**Your instructions**
Copy out every line in the records that contains the string "acciaccatura".
§
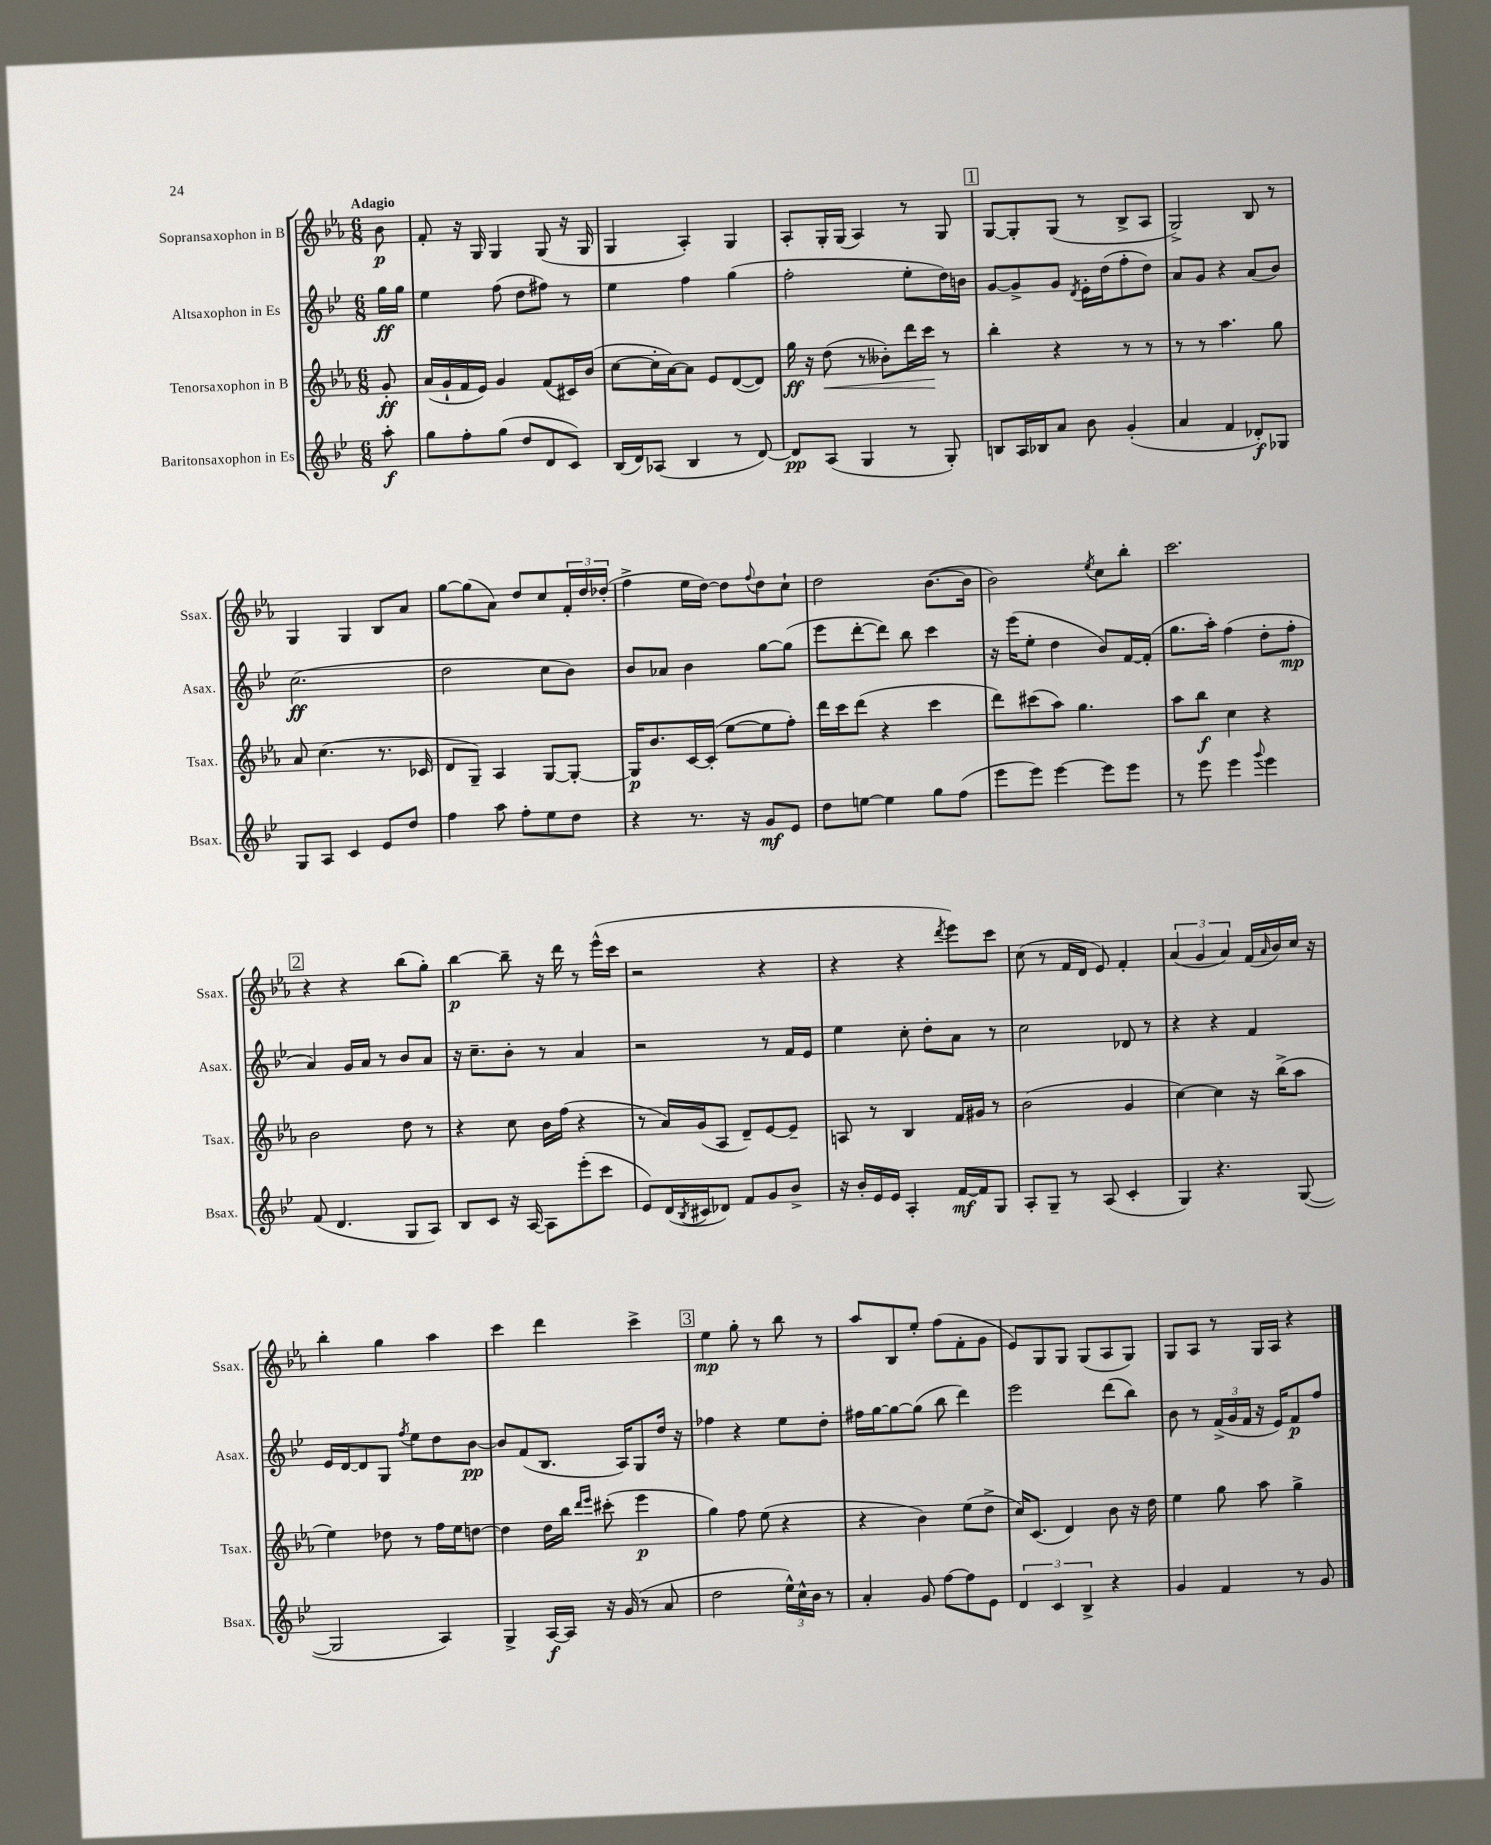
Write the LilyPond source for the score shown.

<<
\new StaffGroup <<
\new Staff = "s0" \with { instrumentName = "Sopransaxophon in B" shortInstrumentName = "Ssax." } {
    \clef treble \key ees \major \numericTimeSignature \time 6/8 \partial 8 \tempo "Adagio"
    bes'8\p |
    f'8-. r16 g16 g4 g8( r16 g16 |
    g4 aes4-.) g4 |
    aes8-. g16-. g16( aes4) r8 g8 |
    \mark \markup { \box "1" } g8~ g8-. g8( r8 bes8-> aes8 |
    g2->) bes8 r8 |
    g4 g4 bes8 aes'8 |
    g''8~ g''8( aes'8) d''8 c''8 \tuplet 3/2 { f'16-. d''16 des''16-.( } |
    f''4-> ees''16 d''16~) d''8 \appoggiatura { f''8 } d''8 c''8-! |
    d''2 bes'8.~( bes'16 |
    bes'2) \acciaccatura { ees''8 } c''8 bes''8-. |
    c'''2. |
    \mark \markup { \box "2" } r4 r4 bes''8( g''8-.) |
    bes''4~\p bes''8-- r16 d'''16 r8 ees'''16-^( c'''16 |
    r2 r4 |
    r4 r4 \acciaccatura { d'''8 } ees'''8) c'''8 |
    c''8( r8 f'16 d'16 ees'8) f'4-. |
    \tuplet 3/2 { aes'4( g'4 aes'4) } f'16( \grace { aes'16 } bes'16) c''16 r16 |
    bes''4-. g''4 aes''4 |
    c'''4 d'''4 c'''4-> |
    \mark \markup { \box "3" } ees''4\mp g''8-. r8 bes''8 r8 |
    aes''8 bes8 ees''8-. f''8( f'8-. g'8 |
    ees'8) g8 g8 g8( aes8 g8) |
    g8 aes8 r8 g16 aes16 r4 \bar "|." |
}
\new Staff = "s1" \with { instrumentName = "Altsaxophon in Es" shortInstrumentName = "Asax." } {
    \clef treble \key bes \major \numericTimeSignature \time 6/8 \partial 8
    g''16\ff g''16 |
    ees''4 f''8( d''8 fis''8) r8 |
    ees''4 f''4 g''4( |
    f''2-. ees''8-. d''16) b'16 |
    \mark \markup { \box "1" } g'8~ g'8-> g'8 \acciaccatura { d'8 } ees'16-. d''16( f''8-. d''8) |
    a'8 g'8 r4 a'8( bes'8) |
    c''2.\ff( |
    d''2 c''8 bes'8) |
    bes'8 aes'8 bes'4 g''8~ g''8( |
    ees'''8 d'''8~-. d'''8) bes''8 c'''4 |
    r16 ees'''16( ees''8-. d''4 bes'8) f'16~ f'16-.( |
    g''8. a''16-.) f''4( d''8-. f''8-.\mp |
    \mark \markup { \box "2" } a'4) g'16 a'16 r8 bes'8 a'8 |
    r16 c''8.-- bes'8-. r8 a'4 |
    r2 r8 f'16 ees'16 |
    ees''4 c''8-. d''8-. a'8 r8 |
    c''2 des'8 r8 |
    r4 r4 f'4 |
    ees'16 d'16~ d'8 g8 \acciaccatura { f''8 } ees''8 d''8 bes'8~\pp |
    bes'8 f'8( bes8. a16) g8 d''16 r16 |
    \mark \markup { \box "3" } fes''4 r4 ees''8 d''8-. |
    fis''16 g''16~ g''8~ g''8( bes''8 d'''4) |
    ees'''2 d'''8( bes''8) |
    bes'8 r8 \tuplet 3/2 { f'16->( g'16 f'16 } r16 ees'16) f'8\p f''8 \bar "|." |
}
\new Staff = "s2" \with { instrumentName = "Tenorsaxophon in B" shortInstrumentName = "Tsax." } {
    \clef treble \key ees \major \numericTimeSignature \time 6/8 \partial 8
    g'8-.\ff |
    aes'16( g'16-! f'16 ees'16) g'4 f'8( cis'16) bes'16( |
    c''8~ c''16-. aes'16~) aes'8 ees'8 d'8~( d'8) |
    g''16\ff r16 d''8\<( r8 beses'8-.) d'''16 c'''16\! r8 |
    \mark \markup { \box "1" } bes''4-. r4 r8 r8 |
    r8 r8 aes''4. g''8 |
    aes'8 c''4.( r8. ces'16 |
    d'8 g8--) aes4 g8~ g8~-. |
    g16\p bes'8. c'16~ c'16-.( ees''8~ ees''8 f''8-.) |
    d'''16 c'''16 d'''8( r4 c'''4 |
    d'''8) cis'''8( aes''8) g''4. |
    aes''8 bes''8\f c''4 r4 |
    \mark \markup { \box "2" } bes'2 d''8 r8 |
    r4 c''8 bes'16 f''16( r4 |
    r8 aes'16) g'16( aes8 d'8--) ees'8~ ees'8-- |
    a8 r8 bes4 f'16 gis'16 r8 |
    bes'2( g'4 |
    c''4~) c''4 r16 bes''16->( aes''8 |
    ees''4) des''8 r8 f''16 ees''16 d''8~ |
    d''4 d''16 bes''16 \grace { d'''16 ees'''16 } cis'''8-.( ees'''4\p |
    \mark \markup { \box "3" } g''4) f''8 ees''8( r4 |
    r4 bes'4) ees''8( d''8-> |
    c''16) c'8.( d'4) bes'8 r16 d''16 |
    ees''4 g''8 aes''8 g''4-> \bar "|." |
}
\new Staff = "s3" \with { instrumentName = "Baritonsaxophon in Es" shortInstrumentName = "Bsax." } {
    \clef treble \key bes \major \numericTimeSignature \time 6/8 \partial 8
    a''8-.\f |
    g''8 f''8-. g''8( d''8 d'8 c'8) |
    bes16( d'16) aes8( bes4 r8 d'8~) |
    d'8\pp a8( g4 r8 g8-.) |
    \mark \markup { \box "1" } b8 a16 bes16 a'8 bes'8 g'4-.( |
    a'4 f'4 des'8-.\f) ges8 |
    g8 a8 c'4 ees'8 d''8 |
    f''4 a''8 f''8-. ees''8 d''8 |
    r4 r8. r16 g'8\mf ees'8 |
    d''8 e''8~ e''4 g''8 f''8( |
    ees'''8 ees'''8) ees'''4~ ees'''8 ees'''8 |
    r8 ees'''8 ees'''4 \appoggiatura { g'''8 } ees'''4 |
    \mark \markup { \box "2" } f'8( d'4. g8 a8) |
    bes8 c'8 r16 a16~ a8 ees'''8-.( c'''8 |
    ees'8) d'16( \acciaccatura { bes8 } cis'16 des'8) f'8 g'8 bes'8-> |
    r16 bes'16-. ees'16 ees'16 a4-. f'16~\mf f'16 g8 |
    a8-. g8-- r8 a8( c'4-. |
    g4) r4. g8~( |
    g2 a4) |
    g4-> a16~\f a16 r16 g'16( r8 a'8 |
    \mark \markup { \box "3" } d''2 \tuplet 3/2 { ees''16-^) c''16-^ bes'16 } r8 |
    a'4-. g'8 f''8~ f''8 ees'8 |
    \tuplet 3/2 { d'4 c'4 bes4-> } r4 |
    g'4 f'4 r8 g'8 \bar "|." |
}
>>
>>
\layout { \context { \Score \remove "Bar_number_engraver" } }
§
**Correct response**
    bes'2) \acciaccatura { ees''8 } c''8 bes''8-. |
    r4 r4 \acciaccatura { d'''8 } ees'''8) c'''8 |
    \mark \markup { \box "1" } g'8~ g'8-> g'8 \acciaccatura { d'8 } ees'16-. d''16( f''8-. d''8) |
    ees'16 d'16~ d'8 g8 \acciaccatura { f''8 } ees''8 d''8 bes'8~\pp |
    ees'8) d'16( \acciaccatura { bes8 } cis'16 des'8) f'8 g'8 bes'8-> |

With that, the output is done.